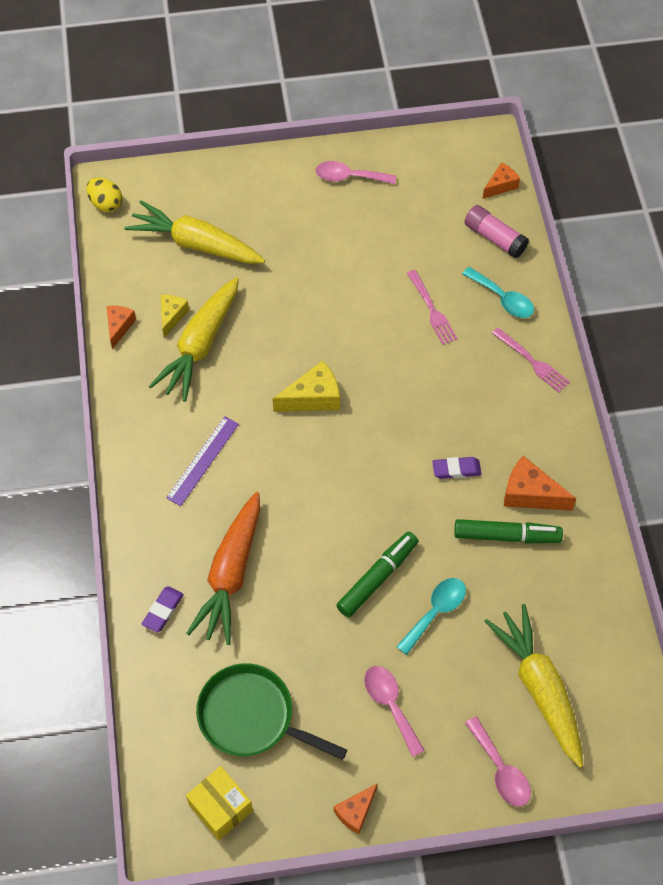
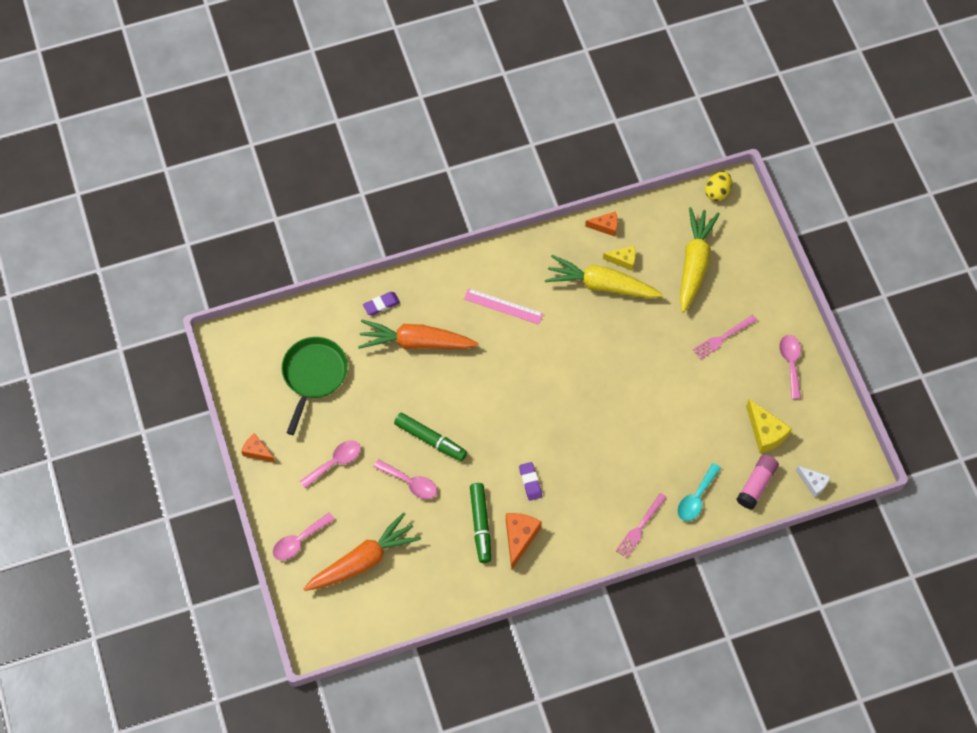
camera: 80 degrees right, 5 degrees up
(163, 610) = (381, 305): purple eraser -> purple eraser turned 45 degrees counterclockwise
(202, 460) = (503, 306): purple ruler -> pink ruler
(221, 808) = (249, 368): yellow box -> none
(313, 397) = (572, 371): yellow cheese -> yellow cheese (765, 432)
(432, 310) = (672, 445): pink fork -> pink fork (723, 338)
(435, 612) = (410, 483): turquoise spoon -> pink spoon
(500, 185) = (813, 483): orange cheese -> white cheese
(539, 688) = (363, 561): yellow carrot -> orange carrot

^^^^^^^^

• **PROBLEM DESCRIPTION**
State how many lines of the data above contain the string "pink", leaving out everything but the number.

• **ANSWER TO THIS EXERCISE**
3